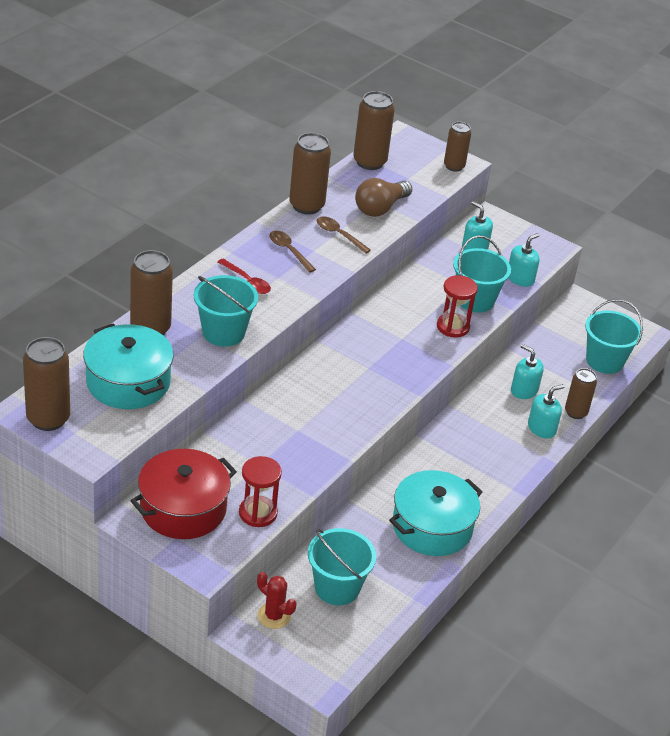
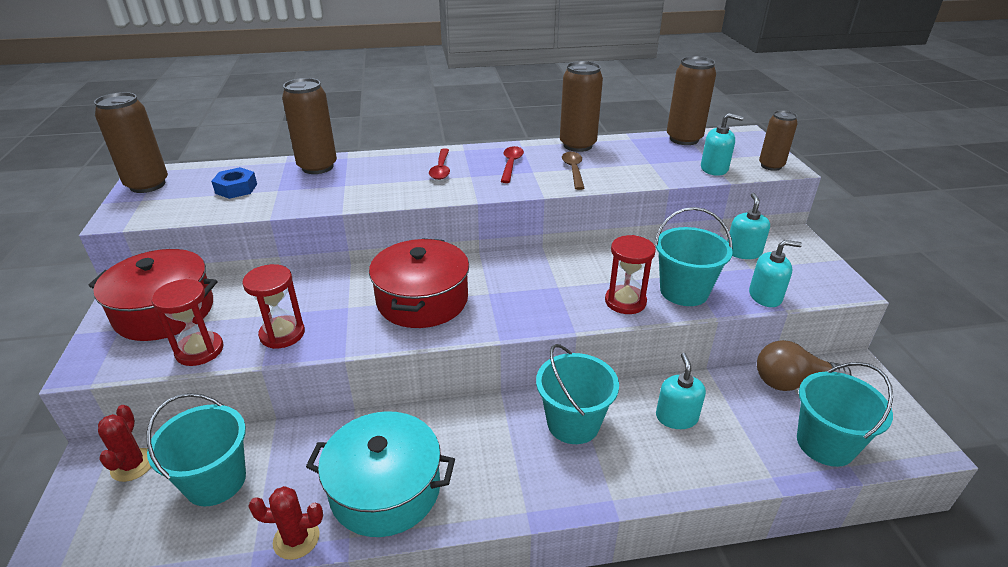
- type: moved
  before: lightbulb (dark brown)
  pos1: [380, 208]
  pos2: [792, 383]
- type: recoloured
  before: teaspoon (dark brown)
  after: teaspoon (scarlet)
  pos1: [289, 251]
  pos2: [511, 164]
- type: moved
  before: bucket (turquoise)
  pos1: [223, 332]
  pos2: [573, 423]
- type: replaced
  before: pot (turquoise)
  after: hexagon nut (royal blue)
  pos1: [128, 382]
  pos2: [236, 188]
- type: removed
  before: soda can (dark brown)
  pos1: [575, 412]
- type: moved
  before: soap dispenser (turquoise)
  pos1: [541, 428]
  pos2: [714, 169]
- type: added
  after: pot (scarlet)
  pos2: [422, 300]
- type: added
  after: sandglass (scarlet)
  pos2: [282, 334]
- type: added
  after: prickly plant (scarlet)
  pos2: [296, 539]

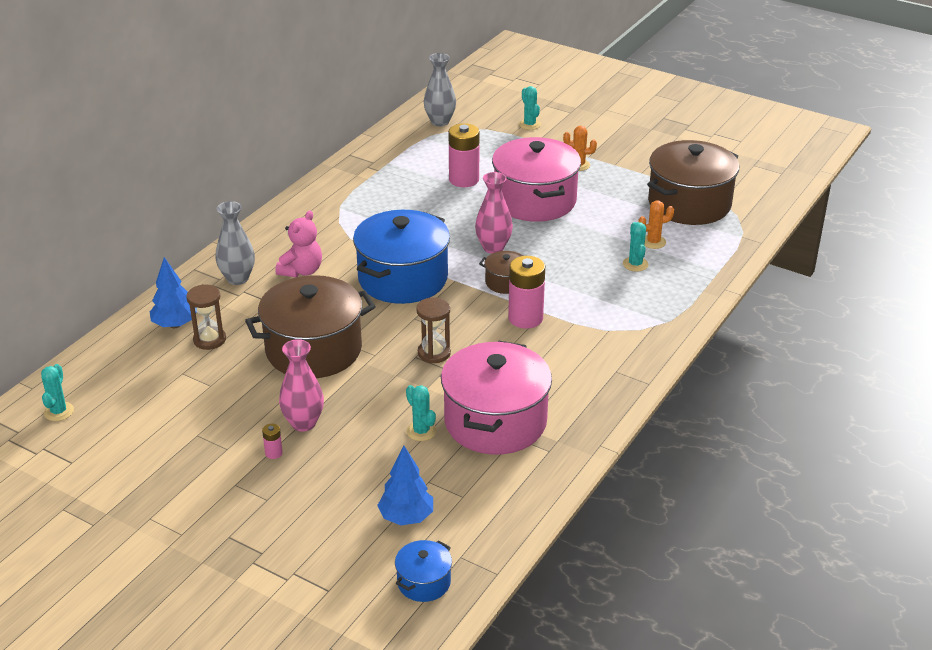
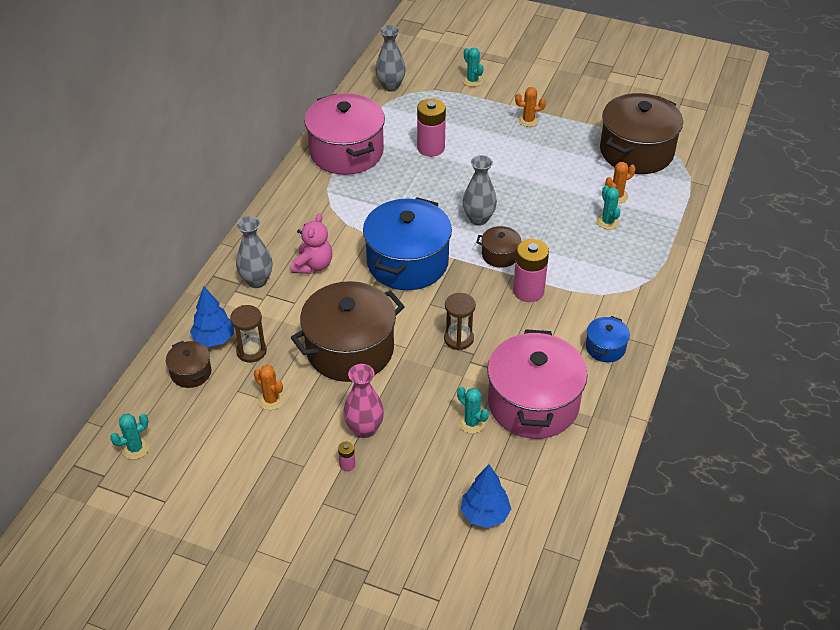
- type: moved
  before: pot (pink)
  pos1: [535, 200]
  pos2: [346, 152]
- type: recoloured
  before: tall vase (pink)
  after: tall vase (grey)
  pos1: [493, 247]
  pos2: [478, 219]
- type: turned
  before: prickly plant (turquoise)
  pos1: [59, 411]
  pos2: [135, 448]
  turn: 60
- type: moved
  before: pot (royal blue)
  pos1: [424, 582]
  pos2: [605, 348]
- type: added
  after: pot (dark brown)
  pos2: [191, 372]
- type: added
  after: prickly plant (orange)
  pos2: [271, 400]

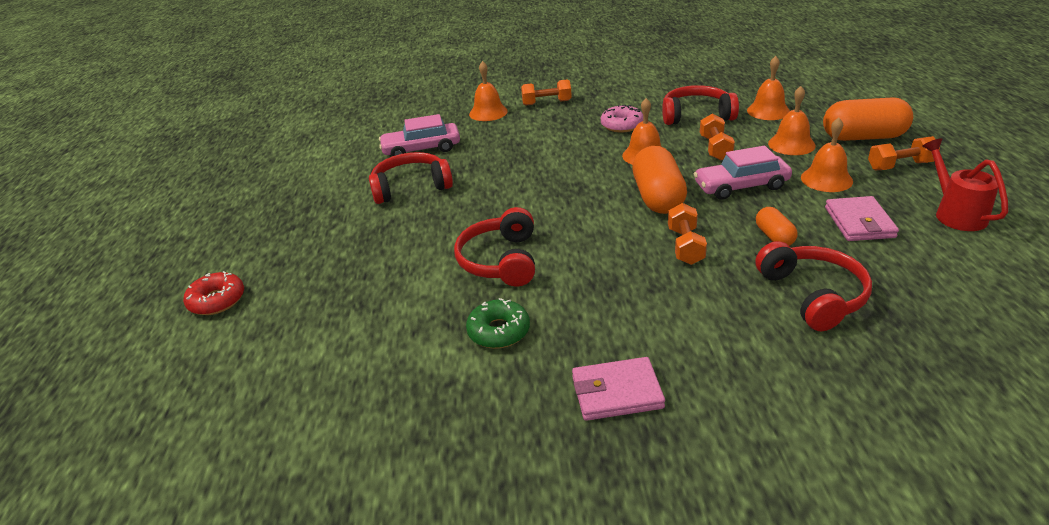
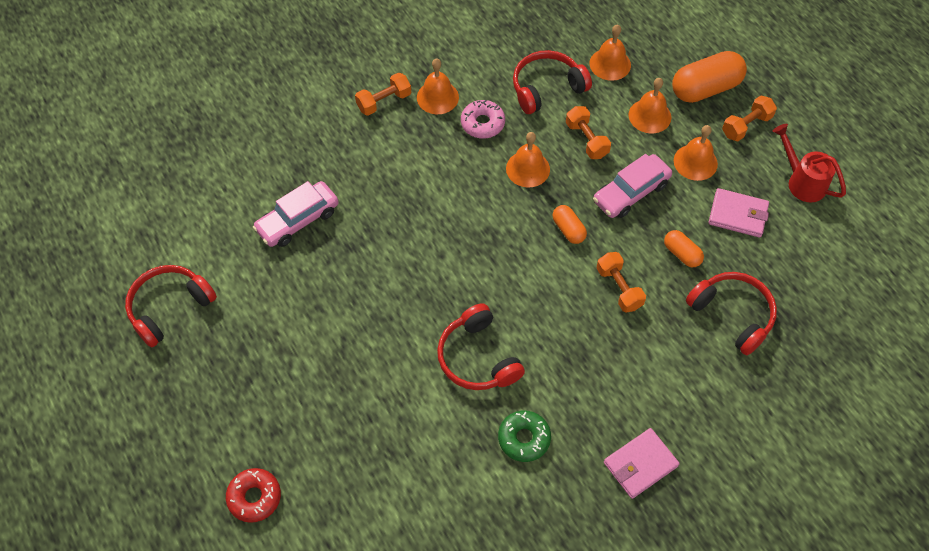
- type: moved
  before: hand bell (orange)
  pos1: [488, 112]
  pos2: [437, 97]
- type: resized
  before: pill (orange)
  pos1: [658, 197]
  pos2: [568, 229]
  scale: 0.53
- type: moved
  before: over-ear headphones (scarlet)
  pos1: [411, 187]
  pos2: [169, 307]
- type: turned
  before: wallet (pink)
  pos1: [859, 222]
  pos2: [737, 215]
  turn: -45

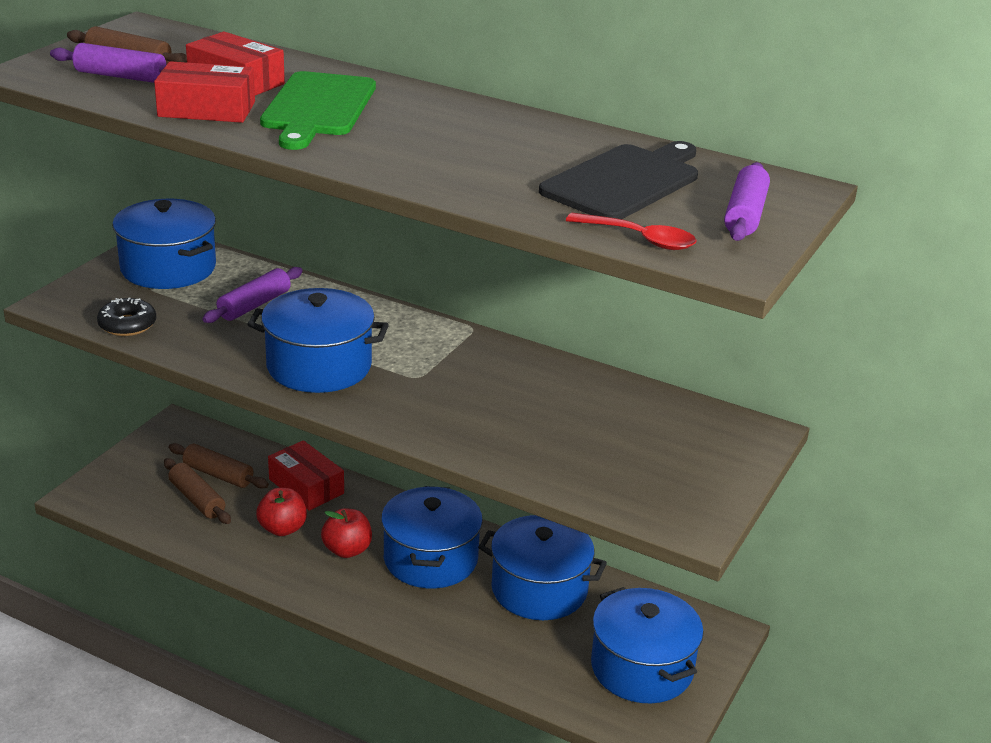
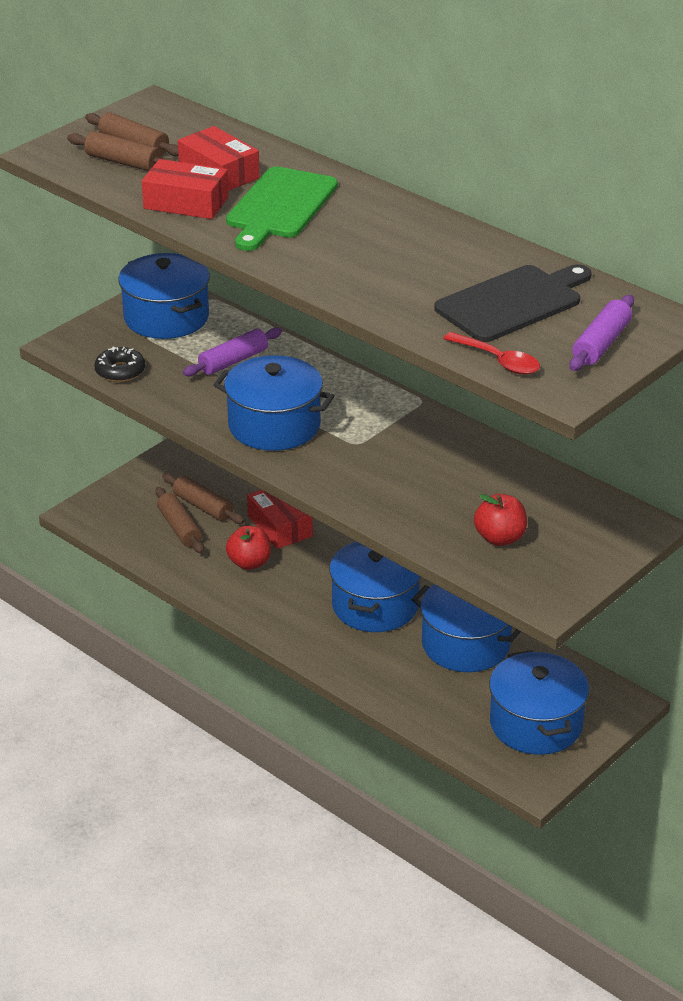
- type: recoloured
  before: dough roller (violet)
  after: dough roller (dark brown)
  pos1: [120, 76]
  pos2: [123, 162]
- type: moved
  before: toy apple (scarlet)
  pos1: [347, 550]
  pos2: [500, 538]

YOUR TASK: When pictures appear in the records above, leave them out and reproduce exactly each line from the first through the line containing "- type: replaced", both included.

TASK ANSWER:
- type: moved
  before: lightbulb (dark brown)
  pos1: [380, 208]
  pos2: [792, 383]
- type: recoloured
  before: teaspoon (dark brown)
  after: teaspoon (scarlet)
  pos1: [289, 251]
  pos2: [511, 164]
- type: moved
  before: bucket (turquoise)
  pos1: [223, 332]
  pos2: [573, 423]
- type: replaced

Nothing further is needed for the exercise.